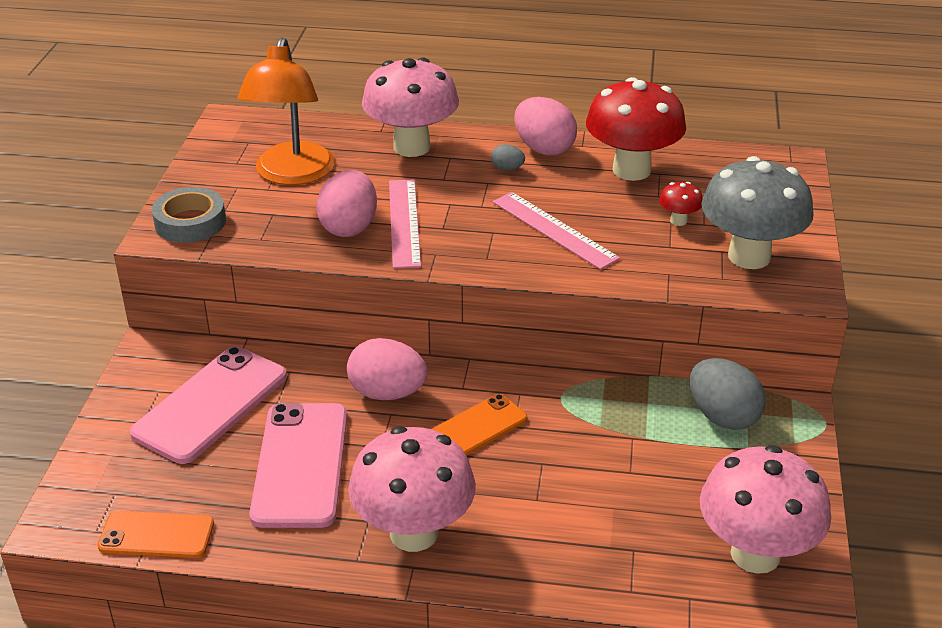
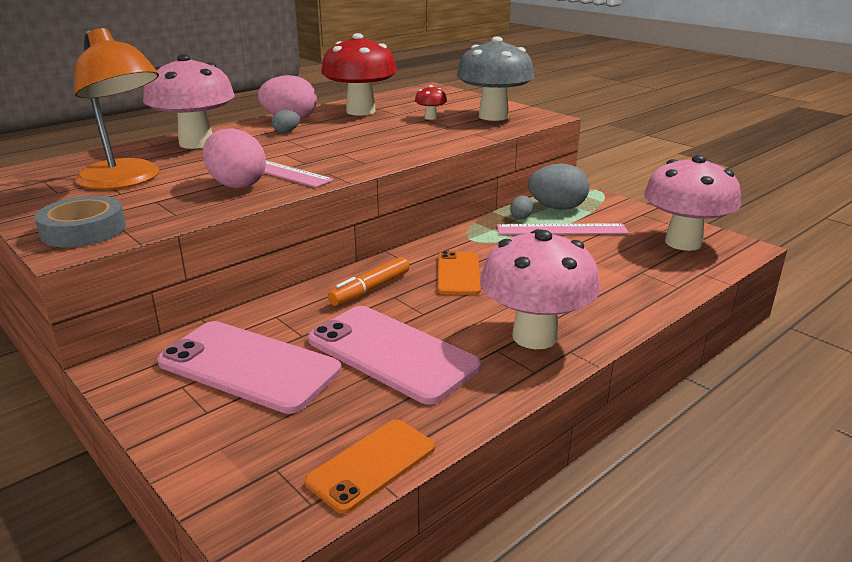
camera: 50 degrees left, 10 degrees down
pink phone [130,346,287,464] -> pink phone turned 45 degrees counterclockwise [157,321,341,414]
pink egg [347,338,428,400] -> orange marker [328,257,410,306]
pink ruler [493,192,620,270] -> pink ruler moved to [497,223,629,235]
none -> grey egg [510,196,533,219]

• **Problem description**
Look through the entries and copy every line in which the string "degrees" appears.

• **Response box**
camera: 50 degrees left, 10 degrees down
pink phone [130,346,287,464] -> pink phone turned 45 degrees counterclockwise [157,321,341,414]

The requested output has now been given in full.